**What the task asks**
Verbatim repeat, images excluded. Give each entry again as written.

**Object tracking records**
==*==

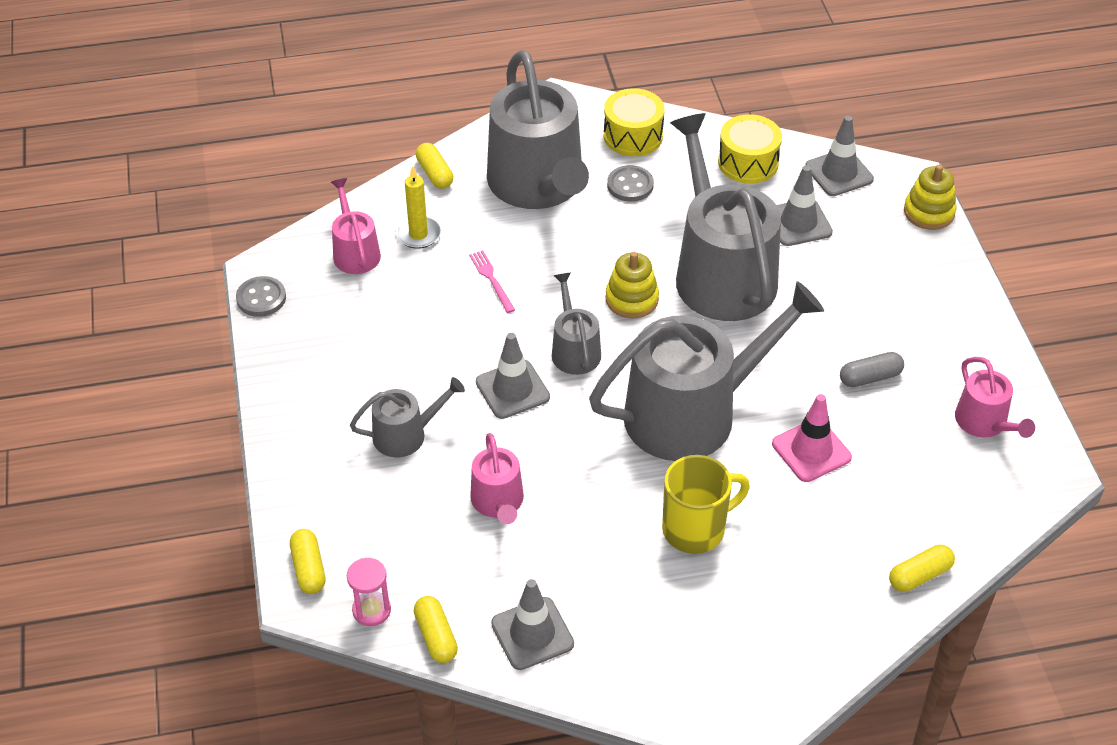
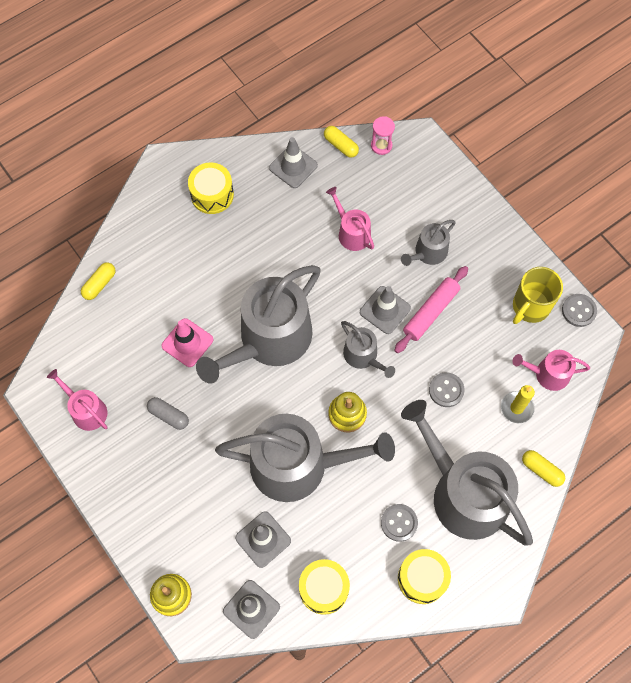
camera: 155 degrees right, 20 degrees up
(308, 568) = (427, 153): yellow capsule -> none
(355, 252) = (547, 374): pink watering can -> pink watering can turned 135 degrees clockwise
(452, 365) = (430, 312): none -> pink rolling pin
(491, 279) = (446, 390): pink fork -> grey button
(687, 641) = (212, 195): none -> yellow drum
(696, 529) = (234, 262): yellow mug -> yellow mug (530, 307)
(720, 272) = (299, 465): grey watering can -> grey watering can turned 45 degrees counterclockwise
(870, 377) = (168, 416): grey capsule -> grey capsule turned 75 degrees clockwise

==*==

**Solution to this task**
camera: 155 degrees right, 20 degrees up
(308, 568) = (427, 153): yellow capsule -> none
(355, 252) = (547, 374): pink watering can -> pink watering can turned 135 degrees clockwise
(452, 365) = (430, 312): none -> pink rolling pin
(491, 279) = (446, 390): pink fork -> grey button
(687, 641) = (212, 195): none -> yellow drum
(696, 529) = (234, 262): yellow mug -> yellow mug (530, 307)
(720, 272) = (299, 465): grey watering can -> grey watering can turned 45 degrees counterclockwise
(870, 377) = (168, 416): grey capsule -> grey capsule turned 75 degrees clockwise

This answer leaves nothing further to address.